ENTRIES SUPPLIED Start Marker

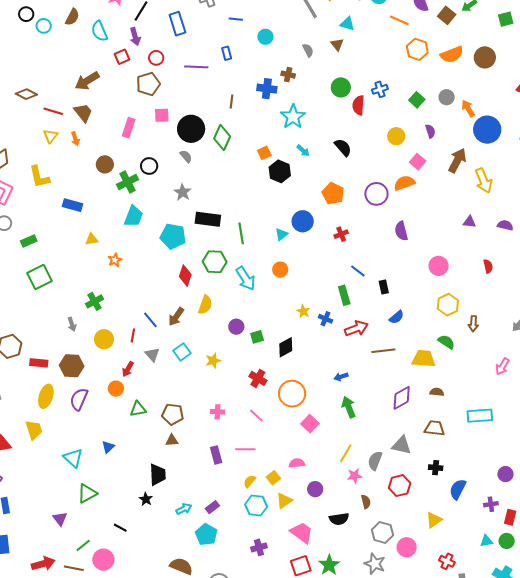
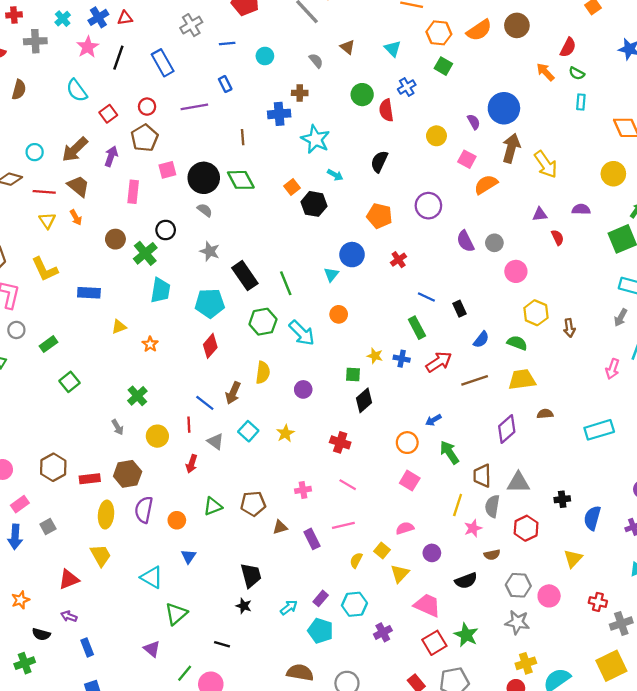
brown semicircle: (72, 17) -> (19, 90), moved
cyan triangle: (347, 24) -> (393, 49), moved, turned 42
cyan circle: (44, 26) -> (35, 152), moved
purple arrow: (135, 37) -> (111, 156), moved, turned -132
gray circle: (447, 97) -> (494, 243), moved
green square: (417, 100) -> (443, 66), moved
orange arrow: (468, 109) -> (545, 72), moved
blue circle: (487, 130) -> (504, 108), moved
green diamond: (222, 137) -> (241, 180), turned -40
black semicircle: (343, 147) -> (379, 162), turned -102
orange semicircle: (404, 183) -> (486, 184), moved
black rectangle: (208, 219) -> (245, 276), turned 60
red semicircle: (488, 266) -> (558, 237), moved
red diamond: (185, 276) -> (210, 346), moved, turned 35
green square: (39, 277) -> (69, 382), size x0.7
green square: (257, 337) -> (353, 375), moved, turned 32
green semicircle: (446, 342) -> (517, 343), moved
orange circle: (116, 389) -> (177, 520), moved
orange circle: (292, 394) -> (407, 443), moved, size x0.7
brown trapezoid: (435, 428) -> (482, 476), moved, turned -85
brown triangle: (172, 440) -> (280, 527), moved
brown semicircle: (366, 502) -> (492, 555), turned 104
cyan hexagon: (256, 506) -> (354, 604), moved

ENTRIES SUPPLIED End Marker

:: WORK REQUEST ::
The reply should hold every line of the records unchanged and no pictures.

:: ANSWER ::
brown semicircle: (72, 17) -> (19, 90), moved
cyan triangle: (347, 24) -> (393, 49), moved, turned 42
cyan circle: (44, 26) -> (35, 152), moved
purple arrow: (135, 37) -> (111, 156), moved, turned -132
gray circle: (447, 97) -> (494, 243), moved
green square: (417, 100) -> (443, 66), moved
orange arrow: (468, 109) -> (545, 72), moved
blue circle: (487, 130) -> (504, 108), moved
green diamond: (222, 137) -> (241, 180), turned -40
black semicircle: (343, 147) -> (379, 162), turned -102
orange semicircle: (404, 183) -> (486, 184), moved
black rectangle: (208, 219) -> (245, 276), turned 60
red semicircle: (488, 266) -> (558, 237), moved
red diamond: (185, 276) -> (210, 346), moved, turned 35
green square: (39, 277) -> (69, 382), size x0.7
green square: (257, 337) -> (353, 375), moved, turned 32
green semicircle: (446, 342) -> (517, 343), moved
orange circle: (116, 389) -> (177, 520), moved
orange circle: (292, 394) -> (407, 443), moved, size x0.7
brown trapezoid: (435, 428) -> (482, 476), moved, turned -85
brown triangle: (172, 440) -> (280, 527), moved
brown semicircle: (366, 502) -> (492, 555), turned 104
cyan hexagon: (256, 506) -> (354, 604), moved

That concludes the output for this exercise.